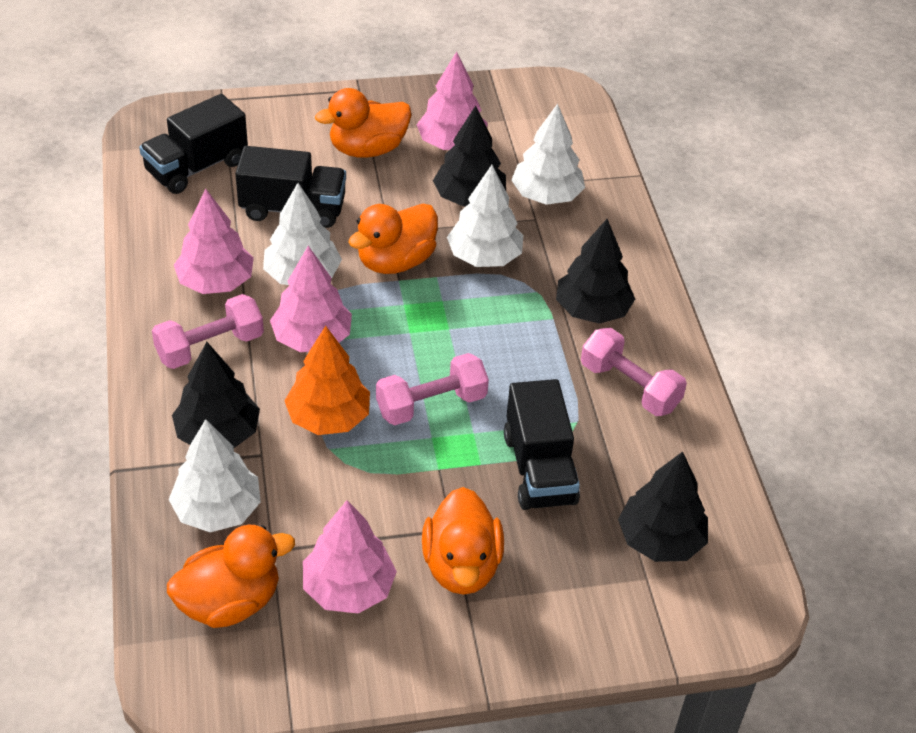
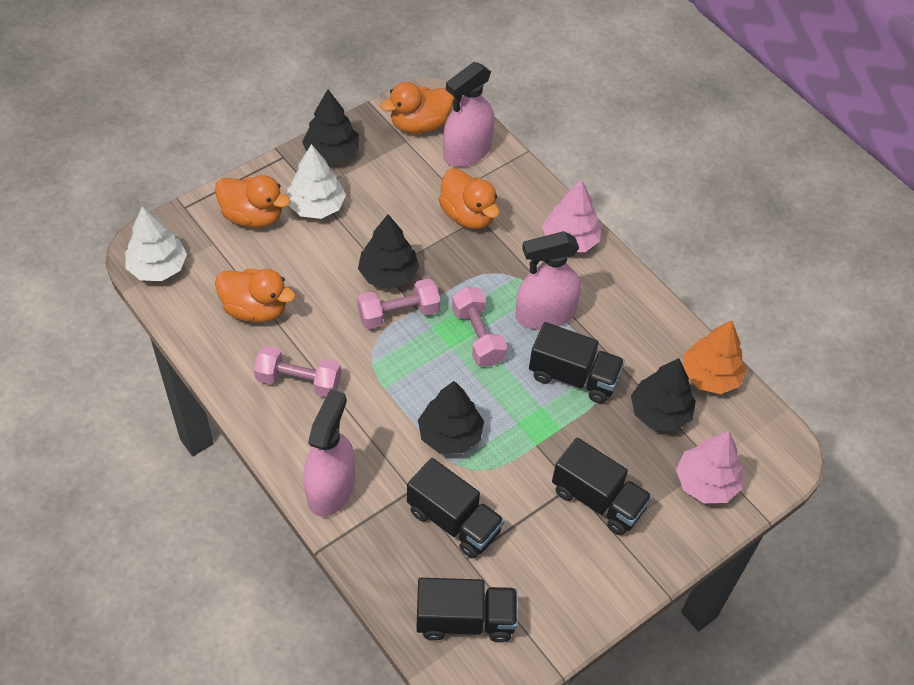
black truck: 3 -> 4
pink spray bottle: 0 -> 3
pink tree: 4 -> 2
white tree: 4 -> 2

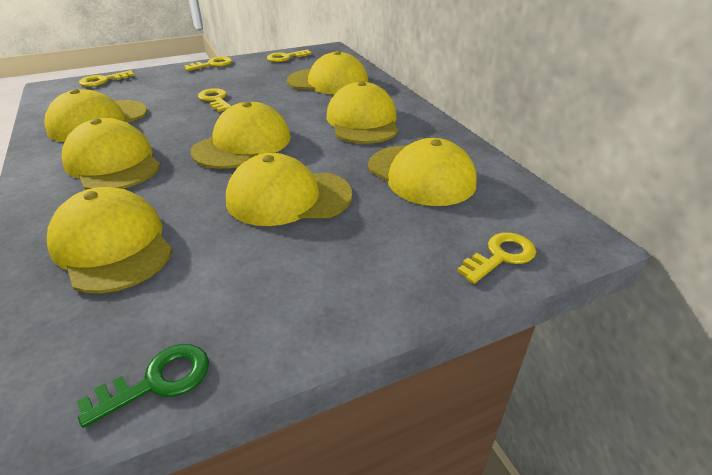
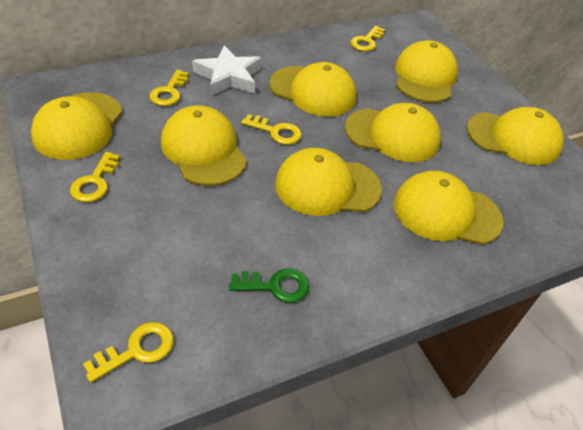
white star: 0 -> 1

━━━

→ Task instructions
Leaving the pictures aside, repeat the data above exactly.

→ Solved exercise
black truck: 3 -> 4
pink spray bottle: 0 -> 3
pink tree: 4 -> 2
white tree: 4 -> 2

white star: 0 -> 1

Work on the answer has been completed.